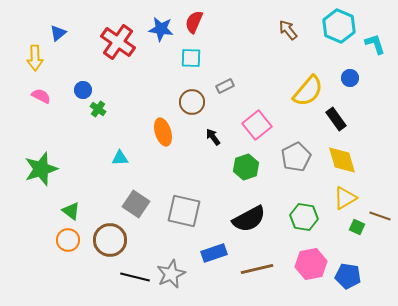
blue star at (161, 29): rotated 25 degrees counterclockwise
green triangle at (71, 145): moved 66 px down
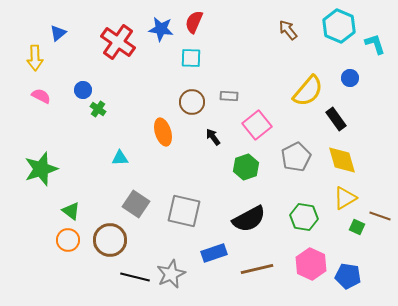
gray rectangle at (225, 86): moved 4 px right, 10 px down; rotated 30 degrees clockwise
pink hexagon at (311, 264): rotated 24 degrees counterclockwise
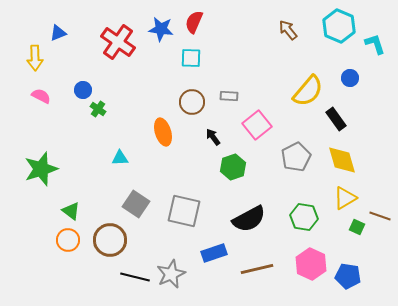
blue triangle at (58, 33): rotated 18 degrees clockwise
green hexagon at (246, 167): moved 13 px left
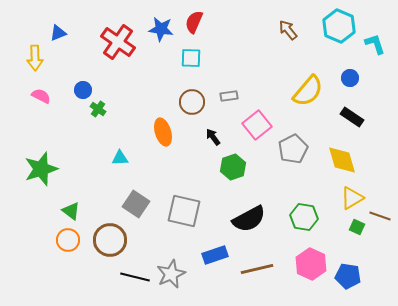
gray rectangle at (229, 96): rotated 12 degrees counterclockwise
black rectangle at (336, 119): moved 16 px right, 2 px up; rotated 20 degrees counterclockwise
gray pentagon at (296, 157): moved 3 px left, 8 px up
yellow triangle at (345, 198): moved 7 px right
blue rectangle at (214, 253): moved 1 px right, 2 px down
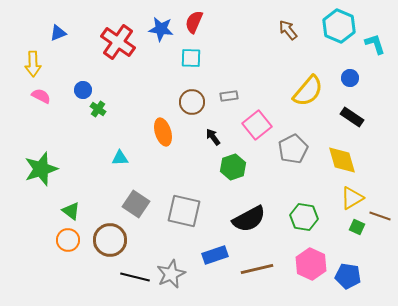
yellow arrow at (35, 58): moved 2 px left, 6 px down
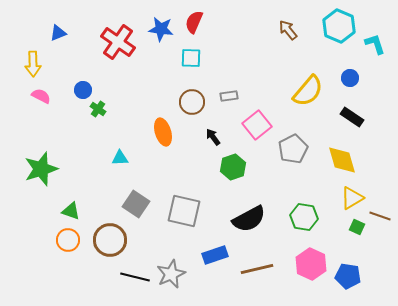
green triangle at (71, 211): rotated 18 degrees counterclockwise
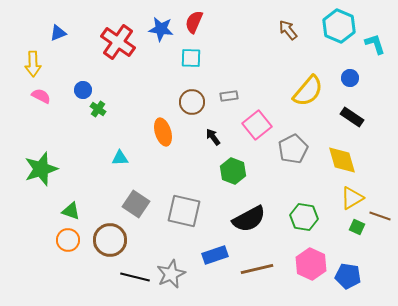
green hexagon at (233, 167): moved 4 px down; rotated 20 degrees counterclockwise
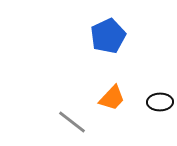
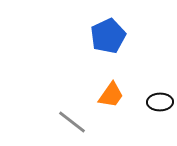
orange trapezoid: moved 1 px left, 3 px up; rotated 8 degrees counterclockwise
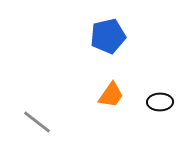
blue pentagon: rotated 12 degrees clockwise
gray line: moved 35 px left
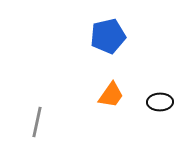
gray line: rotated 64 degrees clockwise
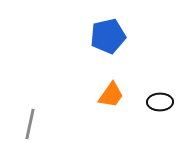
gray line: moved 7 px left, 2 px down
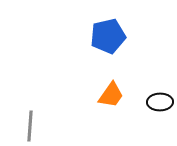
gray line: moved 2 px down; rotated 8 degrees counterclockwise
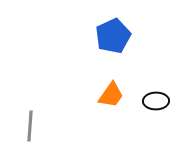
blue pentagon: moved 5 px right; rotated 12 degrees counterclockwise
black ellipse: moved 4 px left, 1 px up
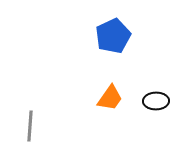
orange trapezoid: moved 1 px left, 3 px down
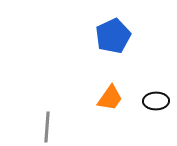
gray line: moved 17 px right, 1 px down
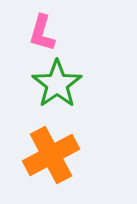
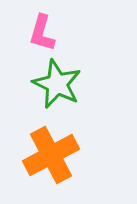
green star: rotated 12 degrees counterclockwise
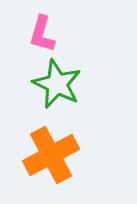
pink L-shape: moved 1 px down
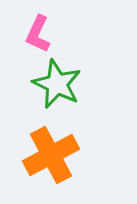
pink L-shape: moved 4 px left; rotated 9 degrees clockwise
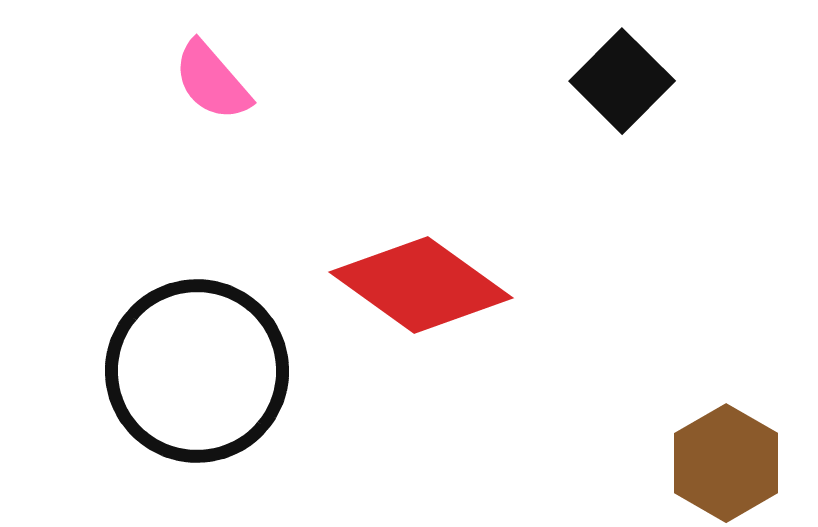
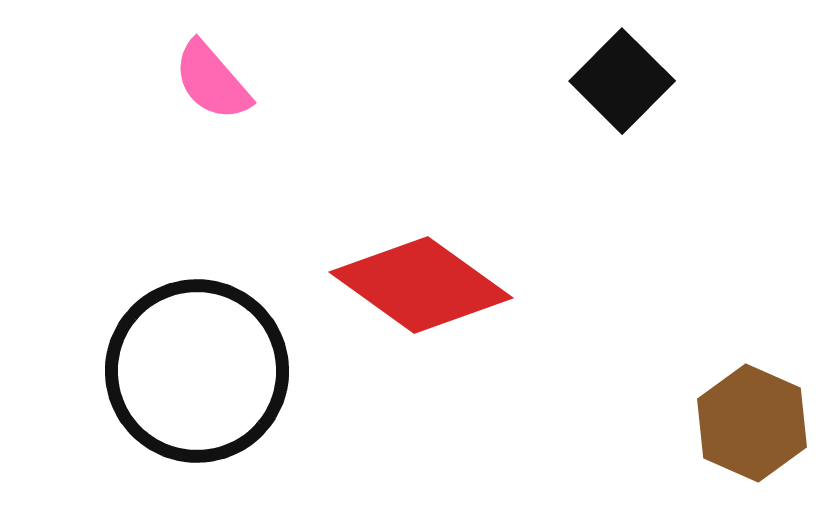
brown hexagon: moved 26 px right, 40 px up; rotated 6 degrees counterclockwise
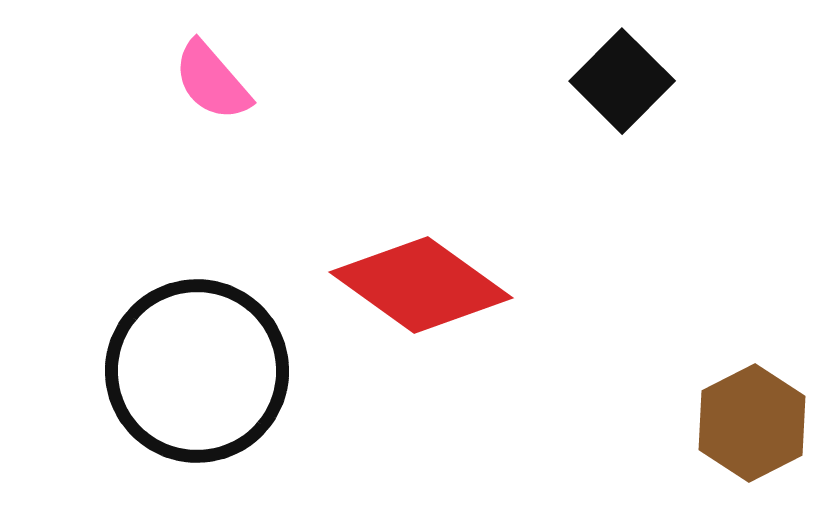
brown hexagon: rotated 9 degrees clockwise
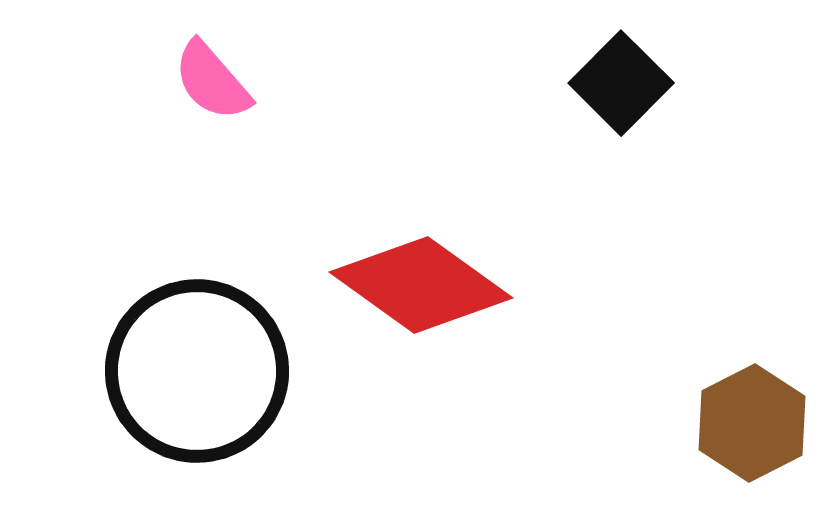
black square: moved 1 px left, 2 px down
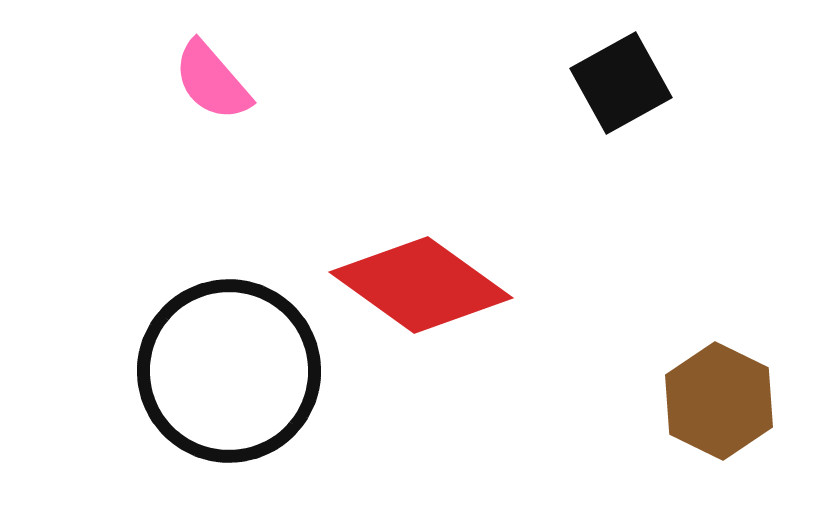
black square: rotated 16 degrees clockwise
black circle: moved 32 px right
brown hexagon: moved 33 px left, 22 px up; rotated 7 degrees counterclockwise
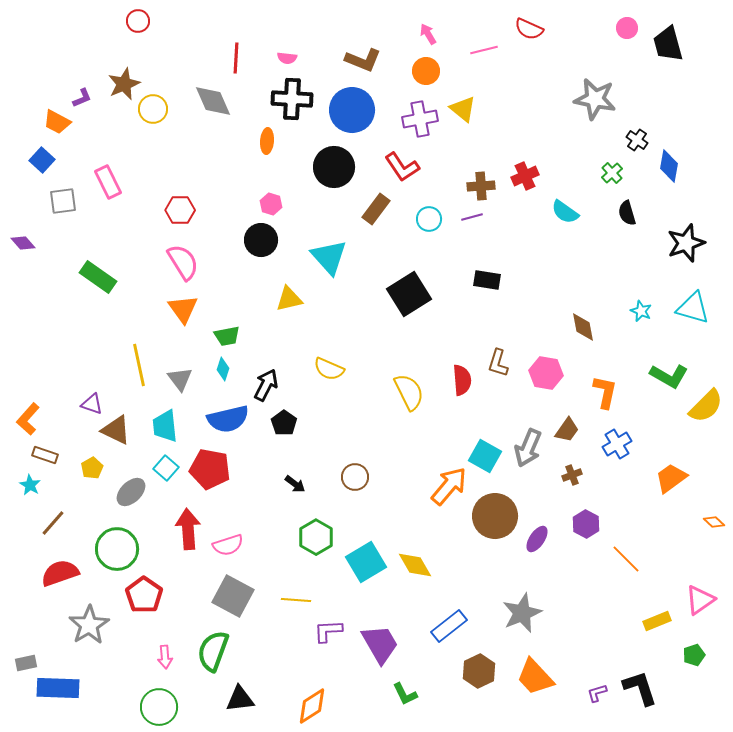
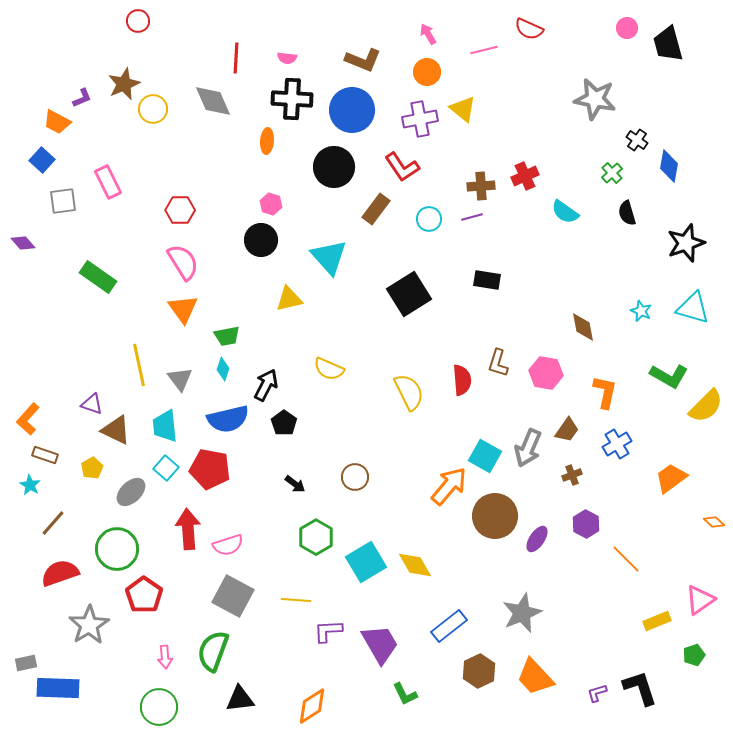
orange circle at (426, 71): moved 1 px right, 1 px down
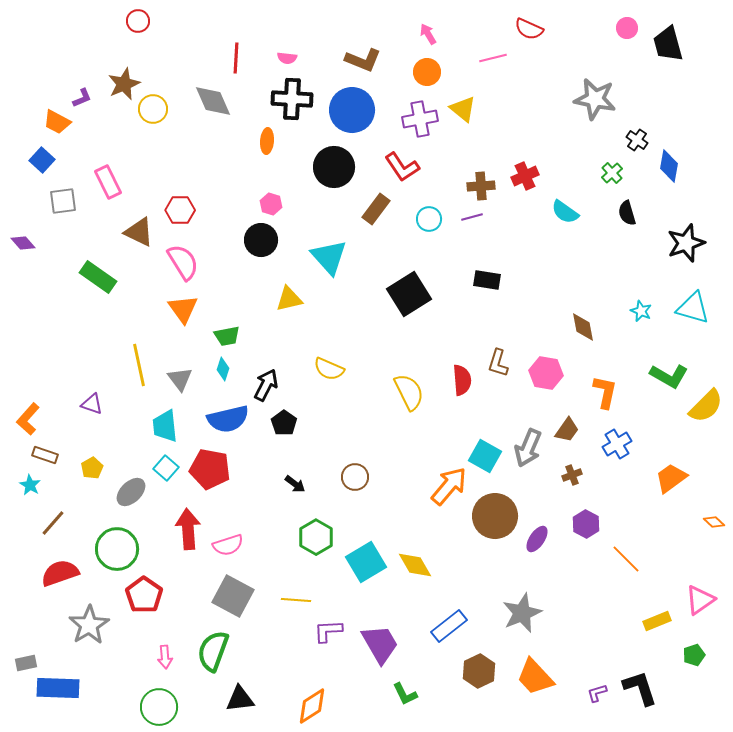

● Problem details:
Change every "gray line" in the listing to "gray rod" and write out all of its lines again with nothing else altered. Leave the pictures out of your answer.

● The reply:
blue star at (161, 29): rotated 25 degrees counterclockwise
green triangle at (71, 145): moved 66 px down
gray rectangle at (225, 86): moved 4 px right, 10 px down; rotated 30 degrees clockwise
pink hexagon at (311, 264): rotated 24 degrees counterclockwise
blue triangle at (58, 33): rotated 18 degrees clockwise
green hexagon at (246, 167): moved 13 px left
gray rectangle at (229, 96): rotated 12 degrees counterclockwise
black rectangle at (336, 119): moved 16 px right, 2 px up; rotated 20 degrees counterclockwise
gray pentagon at (296, 157): moved 3 px left, 8 px up
yellow triangle at (345, 198): moved 7 px right
blue rectangle at (214, 253): moved 1 px right, 2 px down
yellow arrow at (35, 58): moved 2 px left, 6 px down
green triangle at (71, 211): rotated 18 degrees counterclockwise
green hexagon at (233, 167): moved 4 px down; rotated 20 degrees counterclockwise
orange trapezoid: moved 1 px left, 3 px up; rotated 8 degrees counterclockwise
blue pentagon: rotated 12 degrees clockwise
gray rod: moved 35 px left
gray rod: rotated 64 degrees clockwise
gray rod: moved 7 px left, 2 px down
gray rod: moved 2 px down; rotated 8 degrees counterclockwise
blue pentagon: moved 5 px right; rotated 12 degrees counterclockwise
black ellipse: moved 4 px left, 1 px up
orange trapezoid: moved 1 px left, 3 px down
gray rod: moved 17 px right, 1 px down
green star: rotated 12 degrees counterclockwise
pink L-shape: moved 1 px down
pink L-shape: moved 4 px left; rotated 9 degrees clockwise
brown hexagon: moved 26 px right, 40 px up; rotated 6 degrees counterclockwise
brown hexagon: rotated 9 degrees clockwise
black square: moved 1 px left, 2 px down
black square: rotated 16 degrees clockwise
black circle: moved 32 px right
brown hexagon: moved 33 px left, 22 px up; rotated 7 degrees counterclockwise
orange circle at (426, 71): moved 1 px right, 1 px down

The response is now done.